## ACTION ITEM
Your reply should hold the line containing "none -> lime brick A4:C5 level 1" and every later line of the records, reproduced exactly, and no other lines.

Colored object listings
++++++++

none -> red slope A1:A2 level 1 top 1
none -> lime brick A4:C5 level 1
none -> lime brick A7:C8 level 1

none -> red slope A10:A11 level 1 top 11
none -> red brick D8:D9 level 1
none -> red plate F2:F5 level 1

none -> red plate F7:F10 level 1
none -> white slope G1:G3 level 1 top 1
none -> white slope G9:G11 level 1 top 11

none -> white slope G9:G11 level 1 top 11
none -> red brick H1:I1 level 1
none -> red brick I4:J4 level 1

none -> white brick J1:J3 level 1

++++++++

## RESPONSE TO THIS EXERCISE
none -> lime brick A4:C5 level 1
none -> lime brick A7:C8 level 1

none -> red slope A10:A11 level 1 top 11
none -> red brick D8:D9 level 1
none -> red plate F2:F5 level 1

none -> red plate F7:F10 level 1
none -> white slope G1:G3 level 1 top 1
none -> white slope G9:G11 level 1 top 11

none -> white slope G9:G11 level 1 top 11
none -> red brick H1:I1 level 1
none -> red brick I4:J4 level 1

none -> white brick J1:J3 level 1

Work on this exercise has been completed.